#### [WORK REQUEST]
Please quote exactly the lines below from the line containing "The camera went 120" to the line containing "Someone carried the BlackSprinklingCan", both lines included, and nothing else.

#### [TASK INPUTS]
########

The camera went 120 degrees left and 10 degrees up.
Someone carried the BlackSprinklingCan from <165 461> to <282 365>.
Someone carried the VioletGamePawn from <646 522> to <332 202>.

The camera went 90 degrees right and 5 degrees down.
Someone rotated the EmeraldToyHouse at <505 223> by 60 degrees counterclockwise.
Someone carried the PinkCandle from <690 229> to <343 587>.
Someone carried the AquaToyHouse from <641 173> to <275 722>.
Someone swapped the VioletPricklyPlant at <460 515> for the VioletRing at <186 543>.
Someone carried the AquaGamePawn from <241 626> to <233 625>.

########

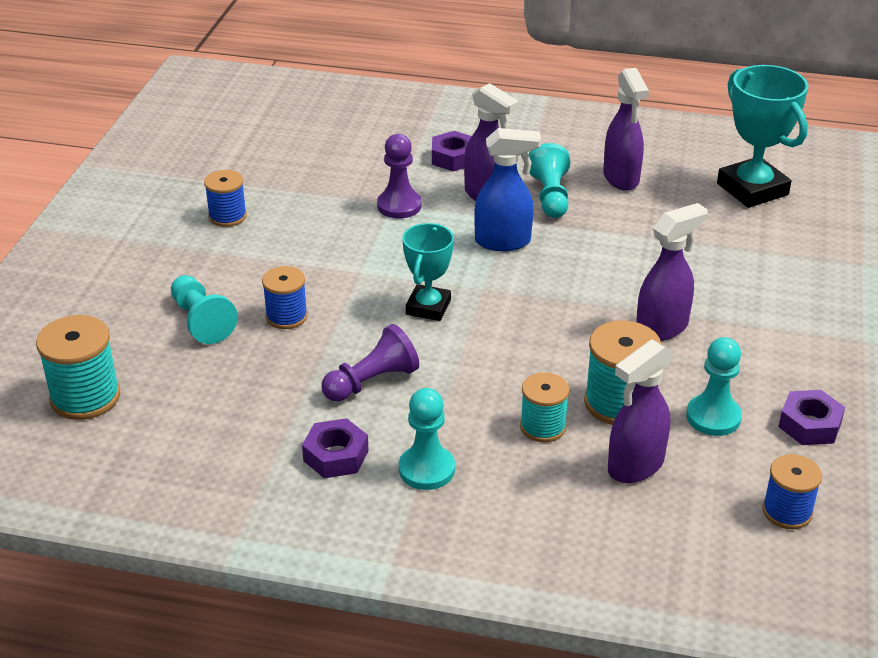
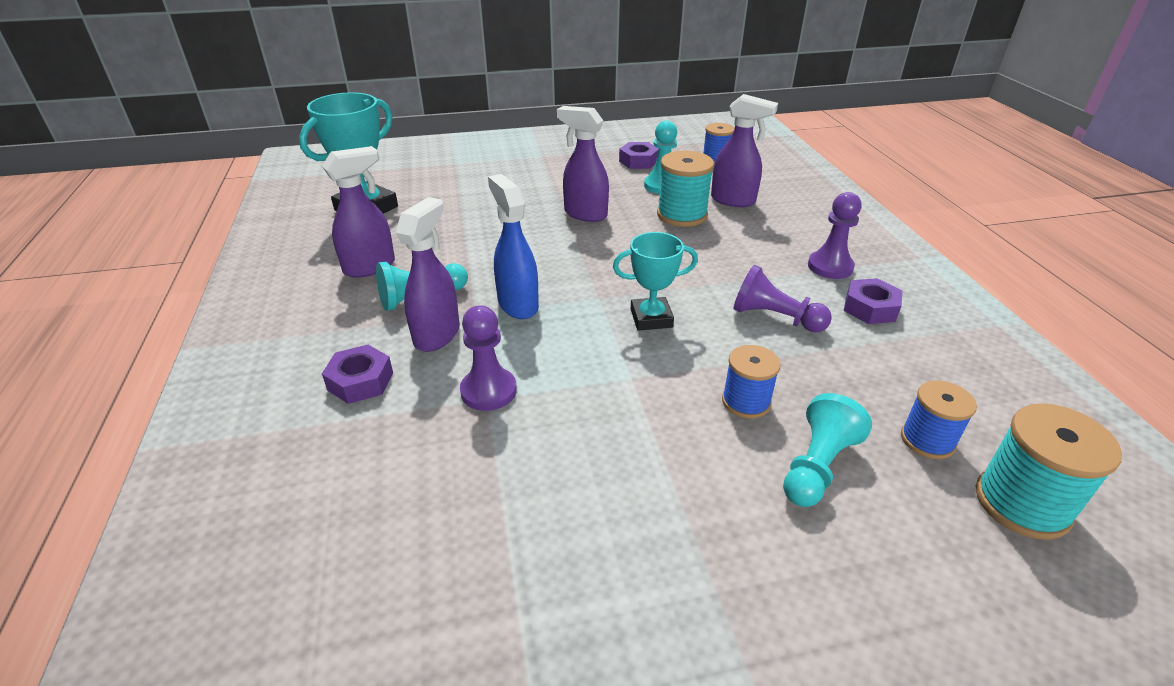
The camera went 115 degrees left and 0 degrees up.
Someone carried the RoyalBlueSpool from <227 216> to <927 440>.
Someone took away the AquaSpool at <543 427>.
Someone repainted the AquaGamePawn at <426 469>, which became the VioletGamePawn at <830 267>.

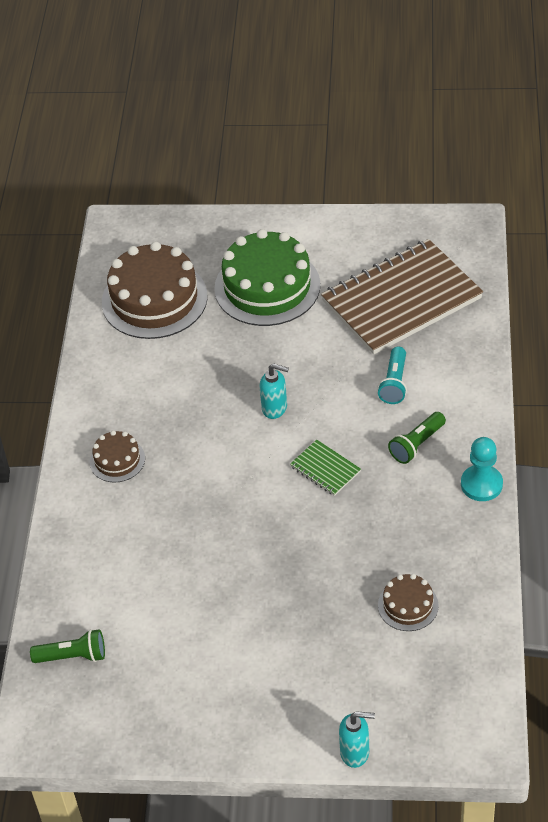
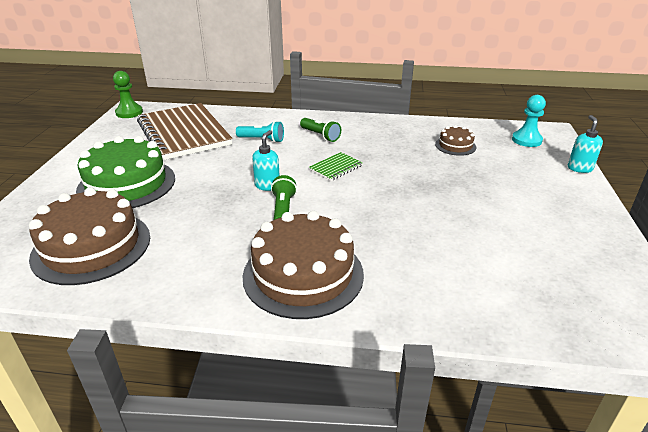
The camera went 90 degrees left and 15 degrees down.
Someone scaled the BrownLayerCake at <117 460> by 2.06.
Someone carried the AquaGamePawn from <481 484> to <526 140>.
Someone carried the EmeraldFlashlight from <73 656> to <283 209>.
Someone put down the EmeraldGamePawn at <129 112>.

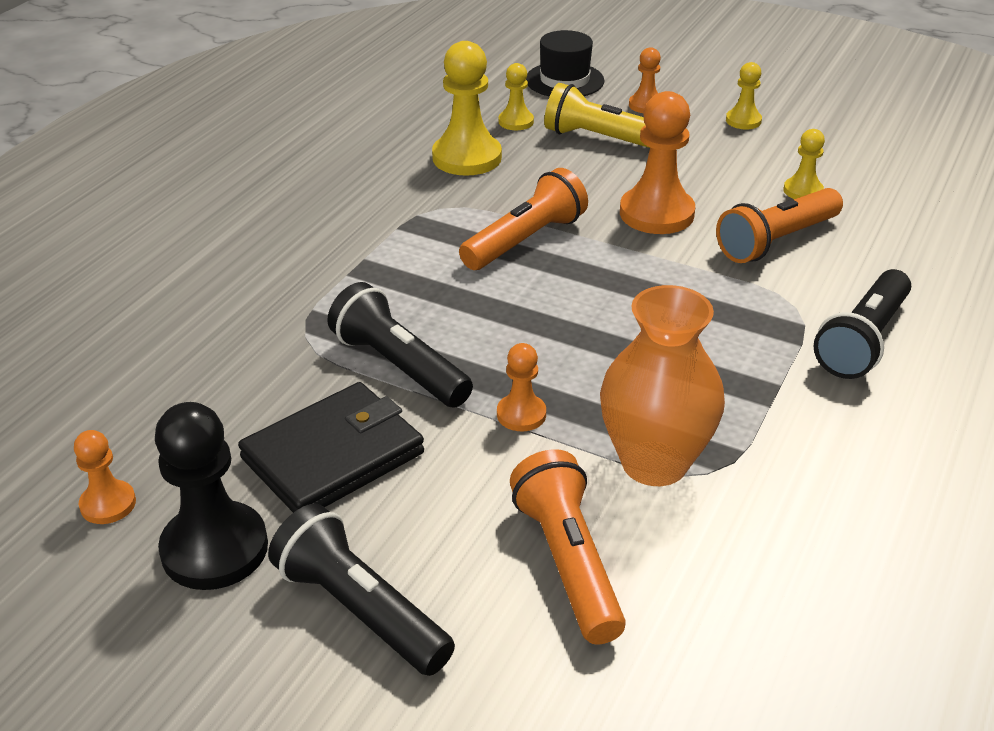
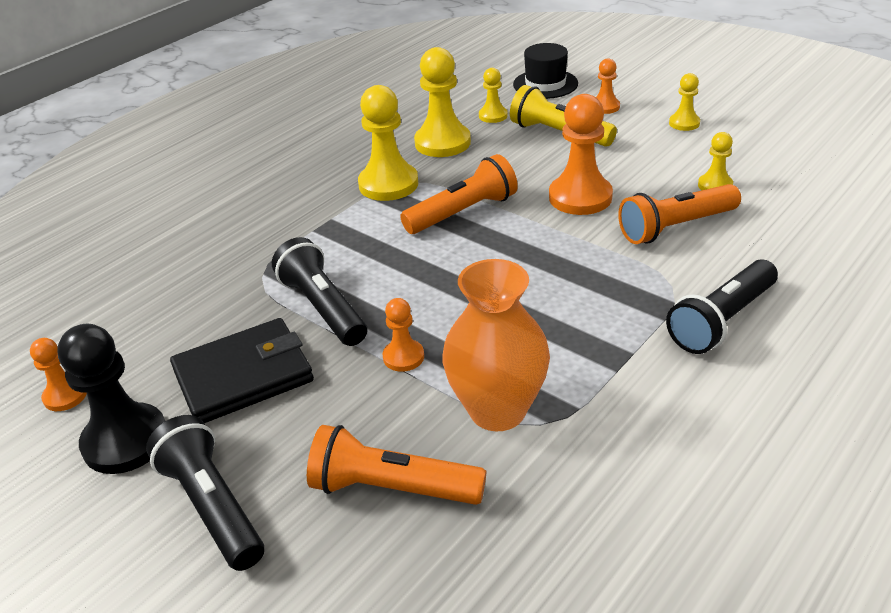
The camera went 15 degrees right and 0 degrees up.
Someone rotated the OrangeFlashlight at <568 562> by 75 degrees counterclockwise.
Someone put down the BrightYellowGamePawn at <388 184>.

########

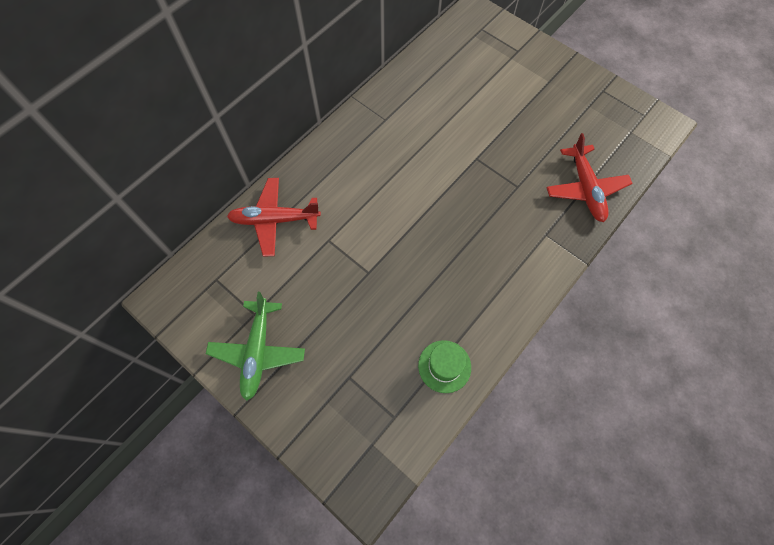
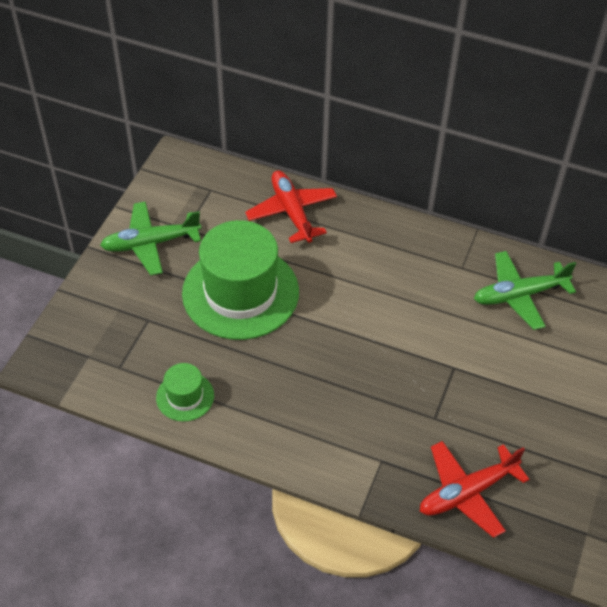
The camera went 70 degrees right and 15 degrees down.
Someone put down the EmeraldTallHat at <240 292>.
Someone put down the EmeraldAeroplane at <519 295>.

########

#### [TASK SOLUTION]
The camera went 120 degrees left and 10 degrees up.
Someone carried the BlackSprinklingCan from <165 461> to <282 365>.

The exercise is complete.